» **TASK DETAILS**: Look through the data below for the line with "(375, 423) = (331, 390): purple", and transcribe it exactly together with each line after it up to and including the line with "(689, 367) = (519, 378): brown". Give nothing else.
START THE DATA
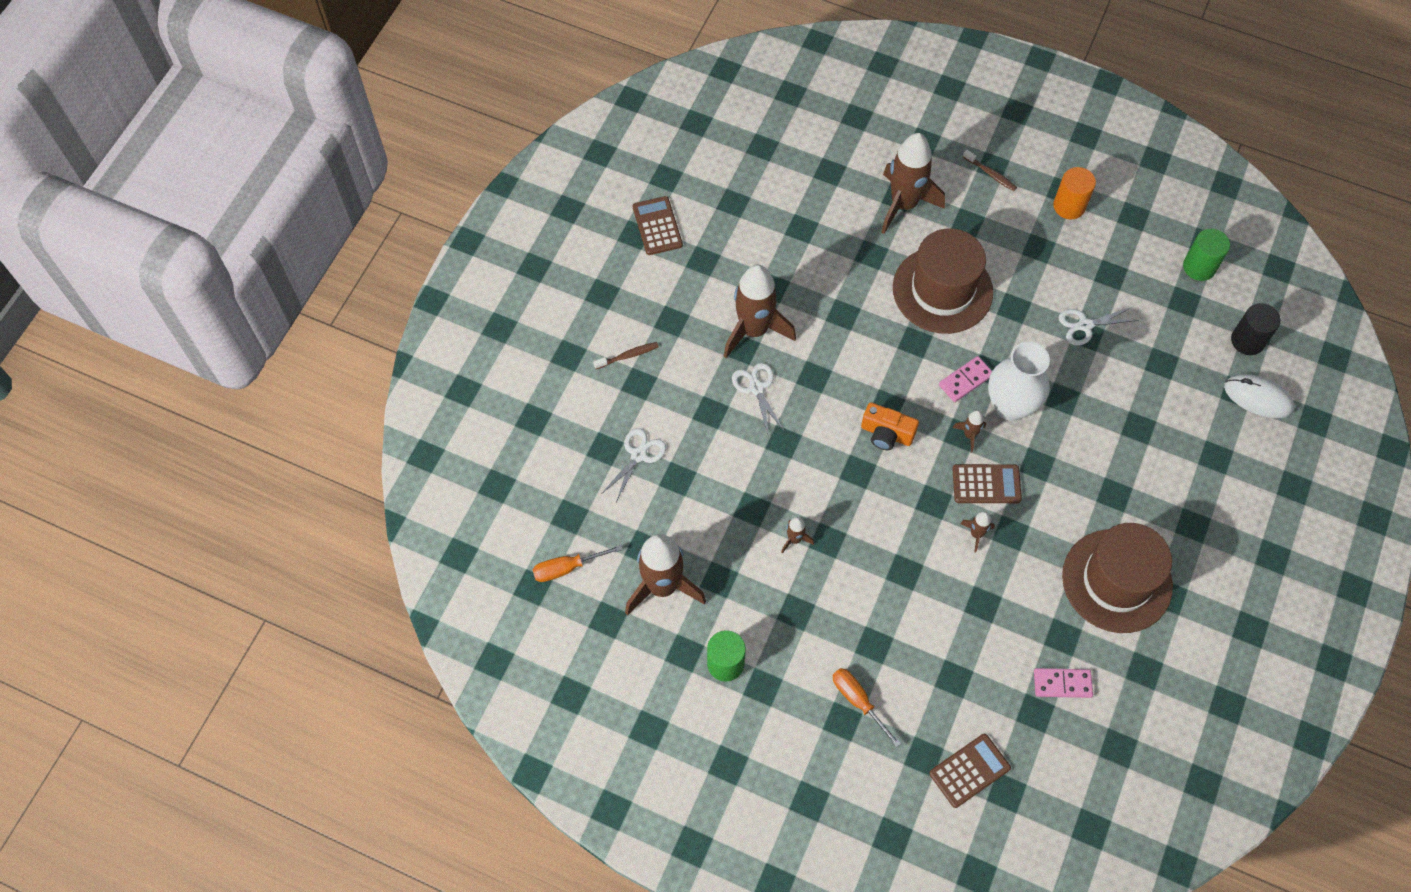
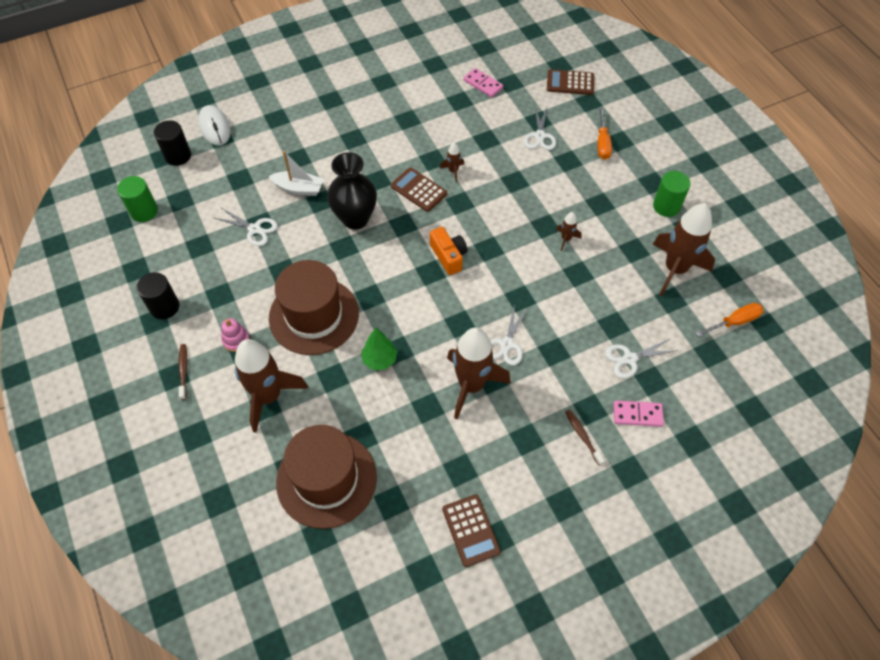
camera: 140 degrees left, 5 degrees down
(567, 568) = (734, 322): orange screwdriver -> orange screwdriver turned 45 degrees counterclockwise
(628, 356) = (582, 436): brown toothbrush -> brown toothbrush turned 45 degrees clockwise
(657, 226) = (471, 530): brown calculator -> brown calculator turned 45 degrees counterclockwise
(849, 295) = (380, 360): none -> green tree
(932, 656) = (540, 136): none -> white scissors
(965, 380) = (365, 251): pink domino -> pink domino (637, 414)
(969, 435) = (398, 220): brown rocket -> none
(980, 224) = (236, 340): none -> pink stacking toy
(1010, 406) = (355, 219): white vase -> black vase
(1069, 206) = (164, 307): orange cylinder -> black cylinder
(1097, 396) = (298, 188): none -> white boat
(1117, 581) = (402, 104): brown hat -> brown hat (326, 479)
END THE DATA
START THE DATA
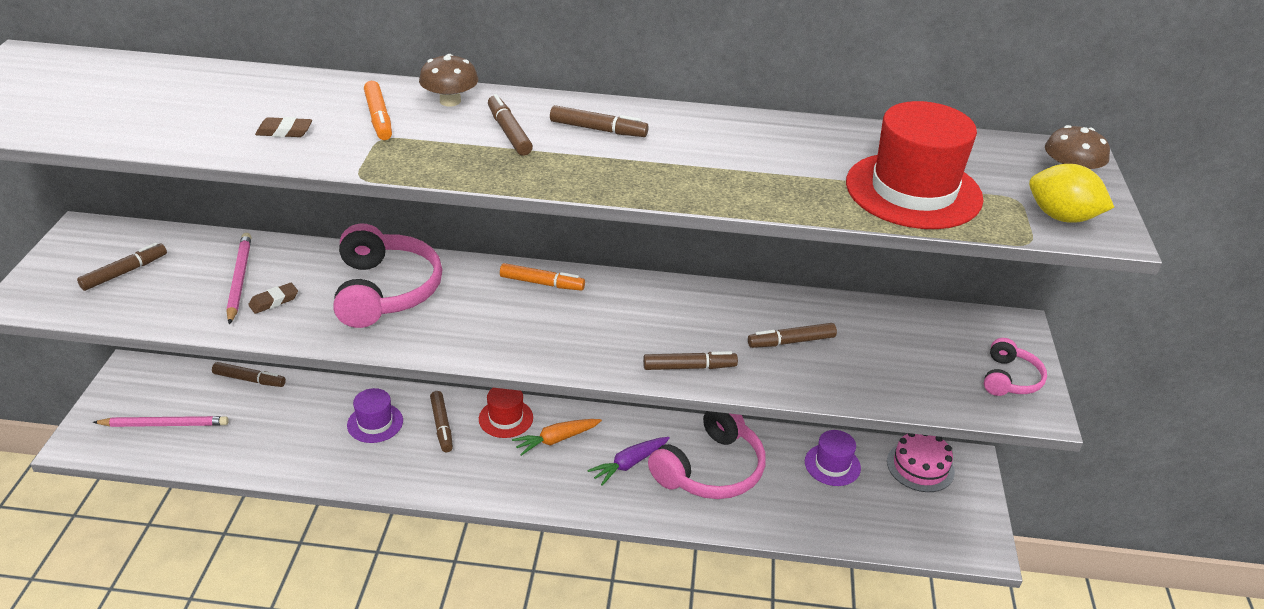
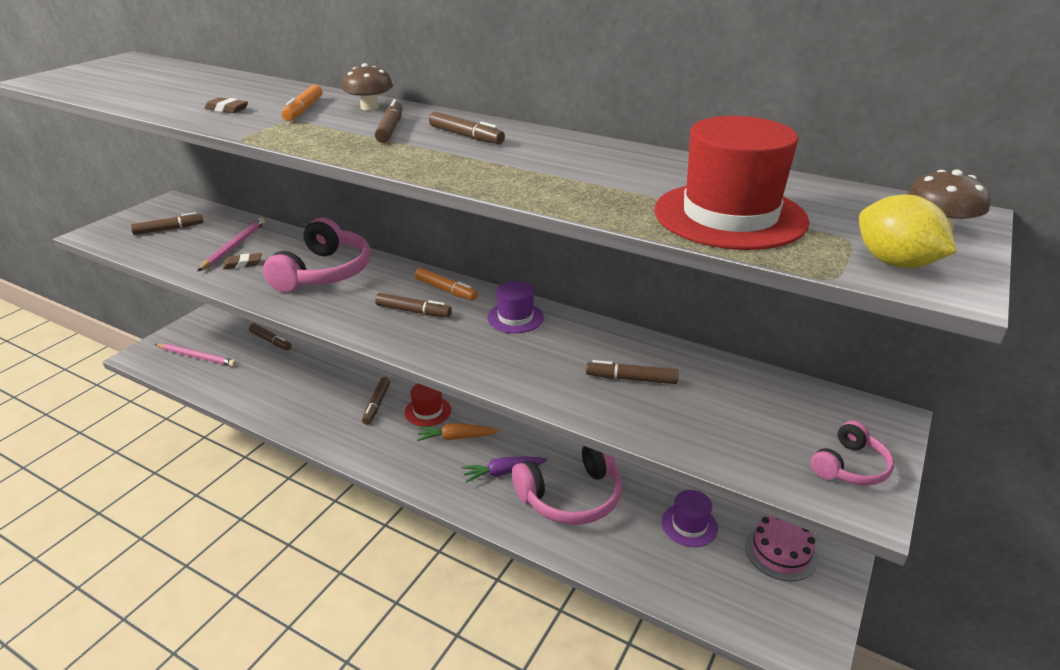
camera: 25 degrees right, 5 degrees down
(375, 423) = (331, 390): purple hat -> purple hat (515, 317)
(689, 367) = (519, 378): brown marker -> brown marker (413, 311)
END THE DATA
» **OUTPUT OF THE EXERCISE**:
(375, 423) = (331, 390): purple hat -> purple hat (515, 317)
(689, 367) = (519, 378): brown marker -> brown marker (413, 311)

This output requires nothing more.